EXERCISE INSTRUCTIONS: Show every line of the records below that contains the word "plane".

----

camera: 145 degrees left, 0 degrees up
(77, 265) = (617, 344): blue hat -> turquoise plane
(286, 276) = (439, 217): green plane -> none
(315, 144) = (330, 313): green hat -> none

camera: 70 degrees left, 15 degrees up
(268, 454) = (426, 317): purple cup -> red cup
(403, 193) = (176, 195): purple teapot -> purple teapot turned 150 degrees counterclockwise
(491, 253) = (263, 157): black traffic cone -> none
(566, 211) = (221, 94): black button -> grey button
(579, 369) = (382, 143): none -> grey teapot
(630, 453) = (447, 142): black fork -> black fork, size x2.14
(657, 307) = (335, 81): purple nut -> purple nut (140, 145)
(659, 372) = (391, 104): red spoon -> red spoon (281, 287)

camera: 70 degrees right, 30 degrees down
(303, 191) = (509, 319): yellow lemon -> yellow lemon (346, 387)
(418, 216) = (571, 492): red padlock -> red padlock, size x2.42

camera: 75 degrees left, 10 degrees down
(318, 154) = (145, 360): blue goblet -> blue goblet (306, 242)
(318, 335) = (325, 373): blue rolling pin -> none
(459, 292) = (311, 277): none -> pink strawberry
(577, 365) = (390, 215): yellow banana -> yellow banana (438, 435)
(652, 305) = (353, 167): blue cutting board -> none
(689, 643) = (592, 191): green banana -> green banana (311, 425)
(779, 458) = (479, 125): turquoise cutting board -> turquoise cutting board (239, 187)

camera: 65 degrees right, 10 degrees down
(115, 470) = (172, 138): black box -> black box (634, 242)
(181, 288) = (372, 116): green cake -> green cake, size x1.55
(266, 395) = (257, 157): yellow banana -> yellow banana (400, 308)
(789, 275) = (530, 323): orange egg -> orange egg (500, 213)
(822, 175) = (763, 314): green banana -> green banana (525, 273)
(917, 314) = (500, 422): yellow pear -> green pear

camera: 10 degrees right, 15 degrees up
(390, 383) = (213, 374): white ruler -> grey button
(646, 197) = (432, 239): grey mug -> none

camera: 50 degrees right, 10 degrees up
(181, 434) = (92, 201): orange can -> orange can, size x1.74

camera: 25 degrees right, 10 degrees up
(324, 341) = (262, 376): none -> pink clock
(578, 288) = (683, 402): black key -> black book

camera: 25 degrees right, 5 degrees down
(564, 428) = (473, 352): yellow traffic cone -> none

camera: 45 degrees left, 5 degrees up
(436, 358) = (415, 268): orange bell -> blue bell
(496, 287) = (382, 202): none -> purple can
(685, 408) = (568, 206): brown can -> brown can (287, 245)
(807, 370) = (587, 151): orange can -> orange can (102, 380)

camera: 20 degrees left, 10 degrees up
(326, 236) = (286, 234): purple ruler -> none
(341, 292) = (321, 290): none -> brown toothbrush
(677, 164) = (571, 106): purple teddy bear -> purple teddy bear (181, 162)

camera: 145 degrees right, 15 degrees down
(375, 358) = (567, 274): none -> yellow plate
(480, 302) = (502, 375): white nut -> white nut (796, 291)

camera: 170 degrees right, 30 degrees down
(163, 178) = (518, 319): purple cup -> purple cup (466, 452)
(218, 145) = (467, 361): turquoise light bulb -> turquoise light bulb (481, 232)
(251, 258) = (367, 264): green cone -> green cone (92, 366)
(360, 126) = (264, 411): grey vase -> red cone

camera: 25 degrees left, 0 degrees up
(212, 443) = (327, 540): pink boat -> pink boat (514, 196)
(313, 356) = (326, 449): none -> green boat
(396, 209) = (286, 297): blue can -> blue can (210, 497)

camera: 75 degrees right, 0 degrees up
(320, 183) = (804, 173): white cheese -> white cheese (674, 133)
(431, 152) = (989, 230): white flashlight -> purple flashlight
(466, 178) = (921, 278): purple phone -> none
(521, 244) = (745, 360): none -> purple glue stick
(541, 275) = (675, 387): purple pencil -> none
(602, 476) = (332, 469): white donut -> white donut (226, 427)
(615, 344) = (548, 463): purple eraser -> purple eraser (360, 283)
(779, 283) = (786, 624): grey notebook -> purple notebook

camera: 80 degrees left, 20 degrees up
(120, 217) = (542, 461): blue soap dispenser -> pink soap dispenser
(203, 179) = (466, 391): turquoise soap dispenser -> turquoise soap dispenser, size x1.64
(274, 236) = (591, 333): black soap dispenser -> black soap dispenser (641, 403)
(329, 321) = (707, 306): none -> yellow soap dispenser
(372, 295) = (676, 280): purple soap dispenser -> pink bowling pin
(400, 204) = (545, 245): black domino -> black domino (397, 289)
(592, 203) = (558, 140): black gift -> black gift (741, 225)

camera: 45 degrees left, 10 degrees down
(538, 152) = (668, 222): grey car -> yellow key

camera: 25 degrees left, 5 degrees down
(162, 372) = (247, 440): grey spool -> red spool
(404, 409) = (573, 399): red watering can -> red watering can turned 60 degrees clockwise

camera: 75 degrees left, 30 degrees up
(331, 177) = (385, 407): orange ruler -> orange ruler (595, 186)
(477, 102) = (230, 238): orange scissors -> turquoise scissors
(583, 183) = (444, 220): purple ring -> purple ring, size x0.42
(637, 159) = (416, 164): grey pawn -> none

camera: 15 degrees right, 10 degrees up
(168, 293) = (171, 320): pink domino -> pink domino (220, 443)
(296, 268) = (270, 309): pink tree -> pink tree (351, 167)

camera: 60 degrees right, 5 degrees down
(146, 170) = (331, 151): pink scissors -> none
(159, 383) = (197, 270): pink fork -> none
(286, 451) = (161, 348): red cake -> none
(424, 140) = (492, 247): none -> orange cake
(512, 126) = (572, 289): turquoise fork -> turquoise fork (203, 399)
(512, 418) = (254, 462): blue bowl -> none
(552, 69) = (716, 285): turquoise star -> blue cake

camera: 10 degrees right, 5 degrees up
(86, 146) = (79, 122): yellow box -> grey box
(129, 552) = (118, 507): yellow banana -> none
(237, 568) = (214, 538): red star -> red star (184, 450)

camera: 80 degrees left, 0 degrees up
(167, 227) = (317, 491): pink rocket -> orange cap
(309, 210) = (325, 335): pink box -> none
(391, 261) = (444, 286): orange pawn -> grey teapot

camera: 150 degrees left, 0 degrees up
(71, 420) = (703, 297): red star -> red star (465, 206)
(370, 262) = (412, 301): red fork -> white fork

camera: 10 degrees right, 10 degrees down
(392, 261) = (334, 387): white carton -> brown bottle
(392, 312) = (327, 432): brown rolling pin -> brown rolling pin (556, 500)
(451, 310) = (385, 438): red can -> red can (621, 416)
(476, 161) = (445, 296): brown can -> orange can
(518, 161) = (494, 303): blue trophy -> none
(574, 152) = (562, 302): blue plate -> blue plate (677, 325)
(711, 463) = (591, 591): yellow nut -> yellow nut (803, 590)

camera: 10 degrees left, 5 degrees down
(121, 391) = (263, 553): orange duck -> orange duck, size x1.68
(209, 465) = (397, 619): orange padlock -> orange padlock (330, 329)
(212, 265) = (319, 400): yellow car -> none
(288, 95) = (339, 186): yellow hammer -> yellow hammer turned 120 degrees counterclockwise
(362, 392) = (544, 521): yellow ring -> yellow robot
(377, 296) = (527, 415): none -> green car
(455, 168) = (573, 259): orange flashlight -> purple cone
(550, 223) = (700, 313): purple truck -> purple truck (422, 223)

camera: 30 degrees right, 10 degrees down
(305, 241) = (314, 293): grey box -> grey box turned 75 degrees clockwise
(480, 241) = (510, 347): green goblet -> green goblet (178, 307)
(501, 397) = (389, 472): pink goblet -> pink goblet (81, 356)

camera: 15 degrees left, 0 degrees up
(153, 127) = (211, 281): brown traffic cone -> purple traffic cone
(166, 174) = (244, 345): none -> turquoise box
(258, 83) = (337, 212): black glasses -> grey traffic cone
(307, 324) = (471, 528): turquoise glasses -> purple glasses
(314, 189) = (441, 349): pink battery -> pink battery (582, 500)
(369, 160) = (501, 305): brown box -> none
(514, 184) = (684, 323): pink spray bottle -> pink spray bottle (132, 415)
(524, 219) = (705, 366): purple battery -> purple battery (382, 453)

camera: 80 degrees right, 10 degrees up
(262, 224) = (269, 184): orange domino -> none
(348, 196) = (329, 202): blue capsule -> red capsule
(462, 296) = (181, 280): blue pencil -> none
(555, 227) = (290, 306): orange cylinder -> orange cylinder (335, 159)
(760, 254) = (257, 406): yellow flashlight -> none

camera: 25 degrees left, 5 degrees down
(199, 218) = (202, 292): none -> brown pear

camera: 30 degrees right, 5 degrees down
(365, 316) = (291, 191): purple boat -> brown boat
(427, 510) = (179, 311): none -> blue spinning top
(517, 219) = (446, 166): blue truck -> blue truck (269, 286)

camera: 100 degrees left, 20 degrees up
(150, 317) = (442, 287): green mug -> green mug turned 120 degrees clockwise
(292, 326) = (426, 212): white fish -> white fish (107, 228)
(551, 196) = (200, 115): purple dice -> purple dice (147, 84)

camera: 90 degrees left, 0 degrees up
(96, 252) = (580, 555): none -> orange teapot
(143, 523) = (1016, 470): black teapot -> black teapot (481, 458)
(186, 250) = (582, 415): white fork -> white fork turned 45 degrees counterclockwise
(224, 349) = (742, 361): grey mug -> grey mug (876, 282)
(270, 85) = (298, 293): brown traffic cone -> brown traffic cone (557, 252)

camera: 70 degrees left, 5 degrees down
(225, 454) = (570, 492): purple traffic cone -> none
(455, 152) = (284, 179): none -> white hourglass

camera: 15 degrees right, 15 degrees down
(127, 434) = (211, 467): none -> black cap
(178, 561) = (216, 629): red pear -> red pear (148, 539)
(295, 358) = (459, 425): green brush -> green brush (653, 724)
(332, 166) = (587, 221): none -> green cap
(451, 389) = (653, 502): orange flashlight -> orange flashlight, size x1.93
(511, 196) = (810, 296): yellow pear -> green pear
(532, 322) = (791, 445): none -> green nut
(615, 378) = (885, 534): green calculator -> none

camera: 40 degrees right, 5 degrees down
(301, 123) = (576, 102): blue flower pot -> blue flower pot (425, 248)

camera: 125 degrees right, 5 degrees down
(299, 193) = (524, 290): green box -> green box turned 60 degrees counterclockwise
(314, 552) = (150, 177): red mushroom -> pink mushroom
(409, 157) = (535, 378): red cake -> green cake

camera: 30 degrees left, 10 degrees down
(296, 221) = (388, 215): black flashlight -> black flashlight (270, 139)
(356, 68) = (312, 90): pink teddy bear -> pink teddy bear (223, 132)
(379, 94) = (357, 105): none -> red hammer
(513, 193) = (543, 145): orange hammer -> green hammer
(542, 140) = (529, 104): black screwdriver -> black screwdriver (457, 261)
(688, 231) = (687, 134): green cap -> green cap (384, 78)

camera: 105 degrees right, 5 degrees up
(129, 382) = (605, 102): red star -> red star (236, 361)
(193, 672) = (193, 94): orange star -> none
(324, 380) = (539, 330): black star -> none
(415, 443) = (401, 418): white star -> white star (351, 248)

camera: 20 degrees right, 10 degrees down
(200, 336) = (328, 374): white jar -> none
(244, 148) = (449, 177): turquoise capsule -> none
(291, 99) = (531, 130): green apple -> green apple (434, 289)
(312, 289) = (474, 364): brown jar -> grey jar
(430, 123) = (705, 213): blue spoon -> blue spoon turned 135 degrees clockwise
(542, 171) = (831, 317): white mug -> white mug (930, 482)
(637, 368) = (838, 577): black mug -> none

----

WRITTEN ANSWER:
(77, 265) = (617, 344): blue hat -> turquoise plane
(286, 276) = (439, 217): green plane -> none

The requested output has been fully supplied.